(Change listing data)
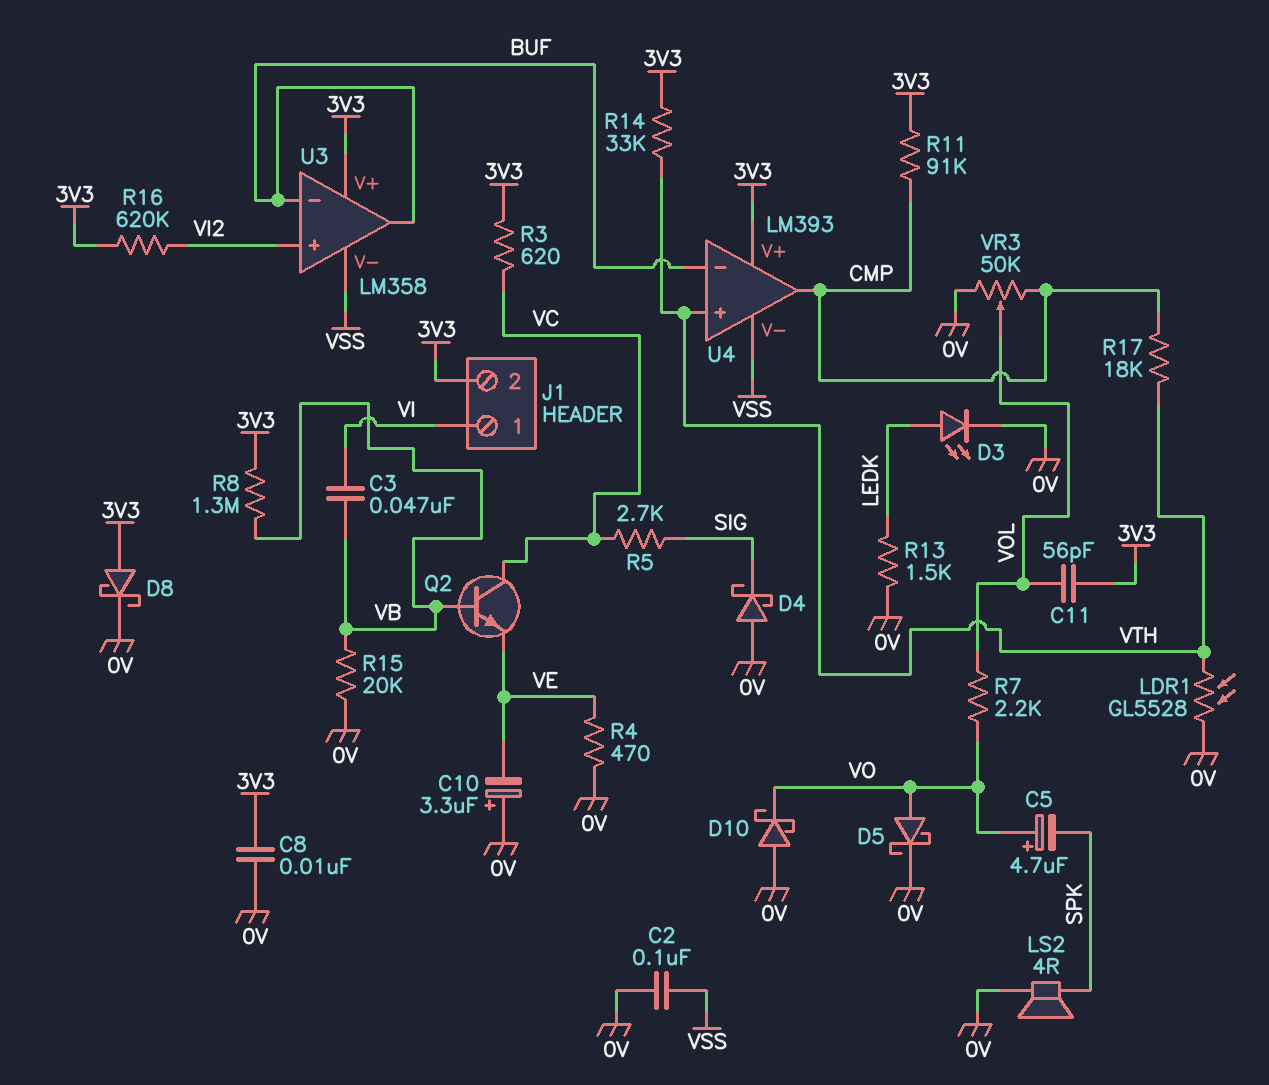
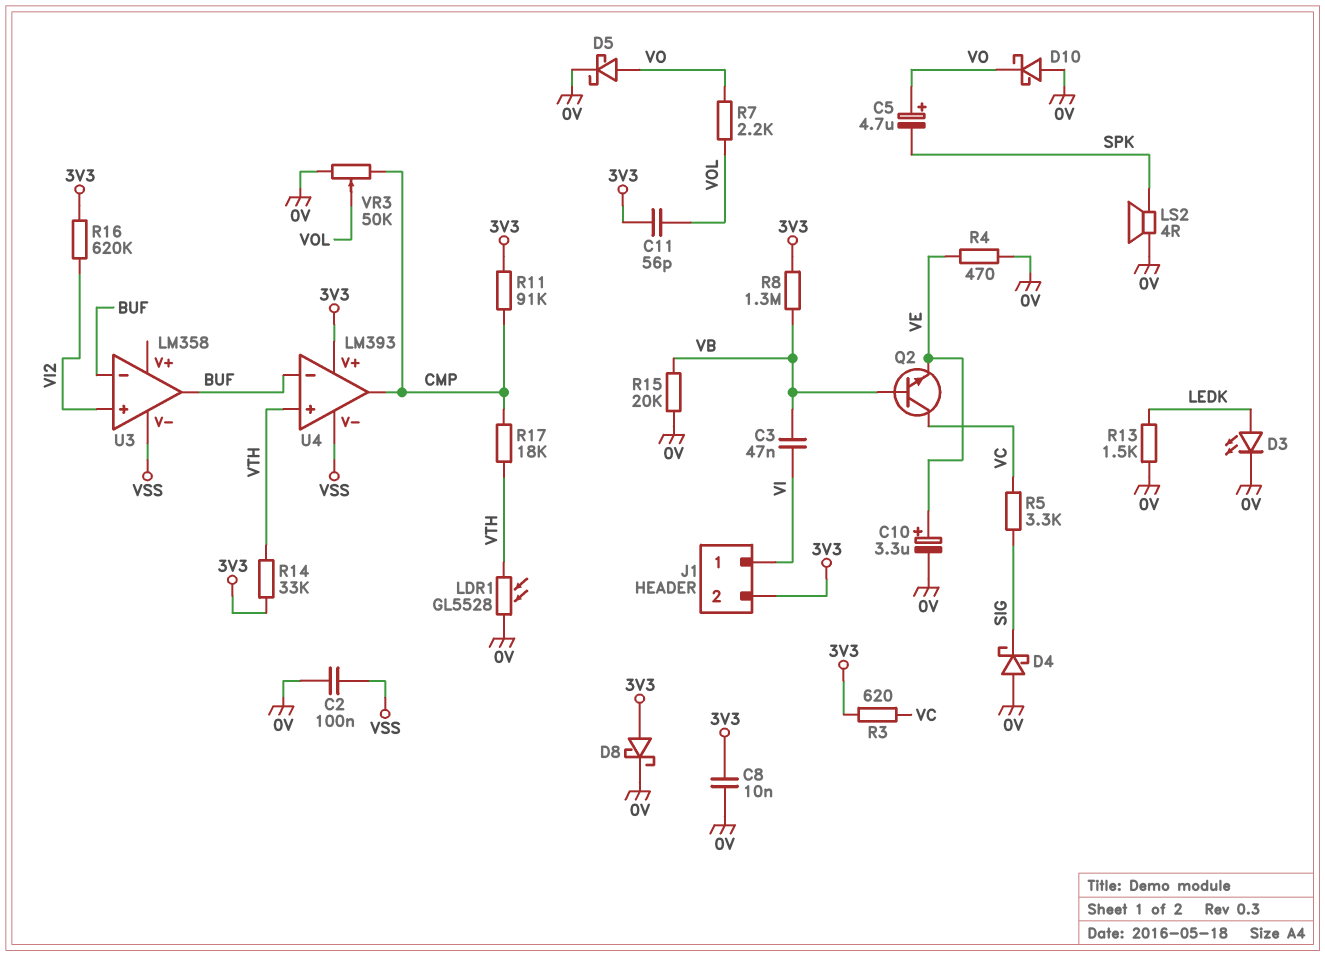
C10: 3.3uF (plus 0V, minus VE) -> 3.3uF (plus VE, minus 0V)
R5: 2.7k (SIG, VC) -> 3.3k (SIG, VC)
U3 pin V+: 3V3 -> none

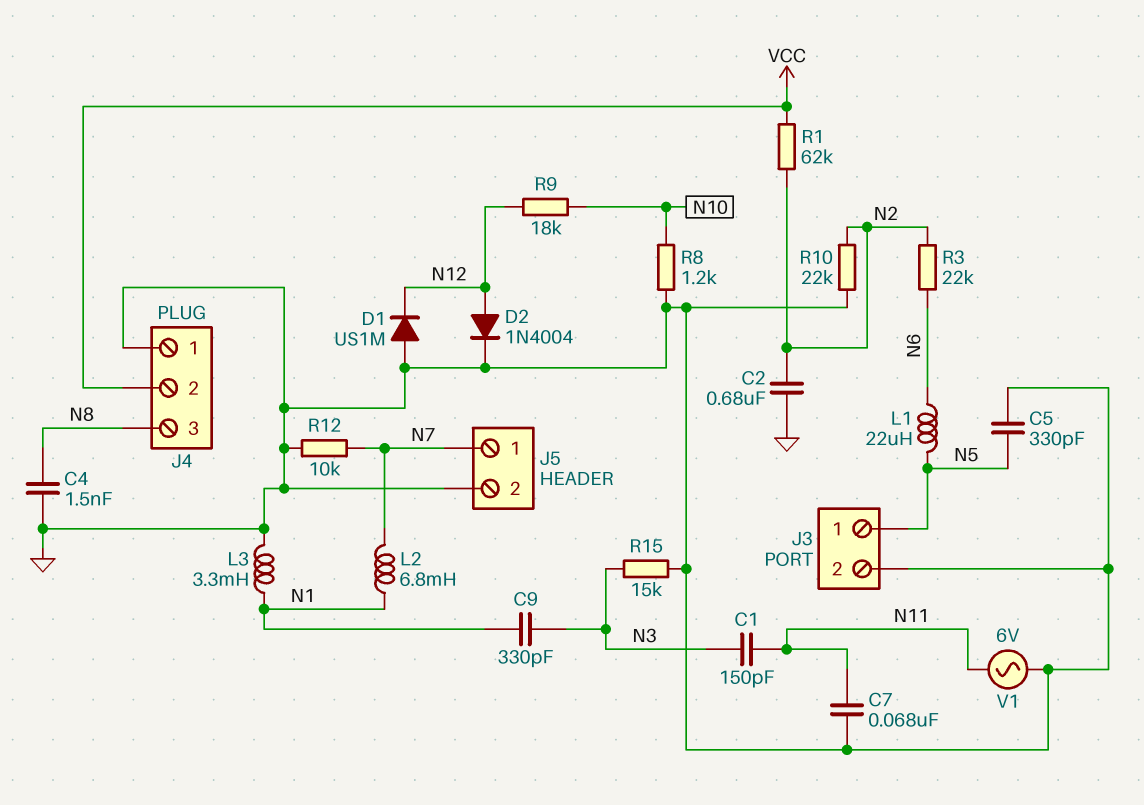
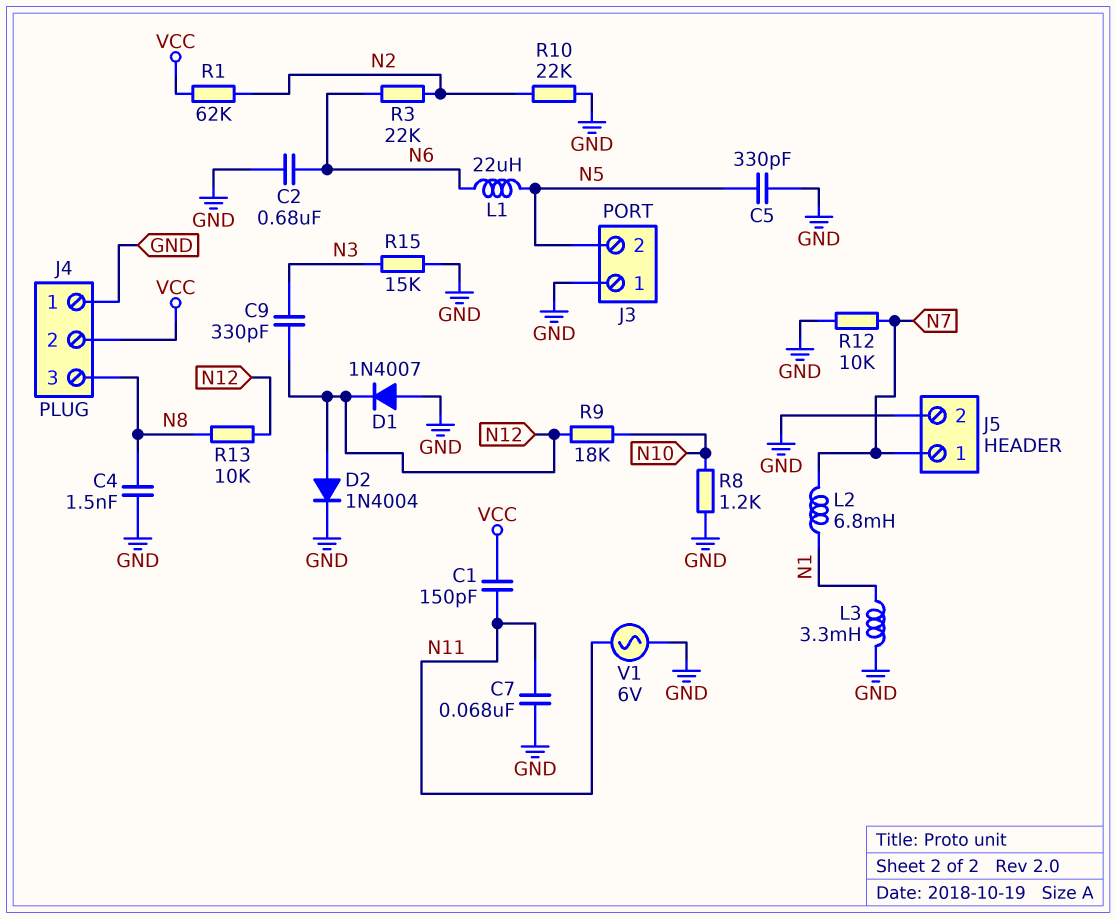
C1: 150pF (N3, N11) -> 150pF (N11, VCC)
C2: 680nF (GND, N2) -> 680nF (GND, N6)
C9: 330pF (N1, N3) -> 330pF (N3, N12)
D1: diode US1M (A GND, K N12) -> diode 1N4007 (A GND, K N12)
J3 pin 1: N5 -> GND
J3 pin 2: GND -> N5
R13: none -> 10k (N8, N12)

ACTION ITEM:
Write out all the data exactly, minus pictures.

FINAL ANSWER:
C10: 3.3uF (plus 0V, minus VE) -> 3.3uF (plus VE, minus 0V)
R5: 2.7k (SIG, VC) -> 3.3k (SIG, VC)
U3 pin V+: 3V3 -> none

C1: 150pF (N3, N11) -> 150pF (N11, VCC)
C2: 680nF (GND, N2) -> 680nF (GND, N6)
C9: 330pF (N1, N3) -> 330pF (N3, N12)
D1: diode US1M (A GND, K N12) -> diode 1N4007 (A GND, K N12)
J3 pin 1: N5 -> GND
J3 pin 2: GND -> N5
R13: none -> 10k (N8, N12)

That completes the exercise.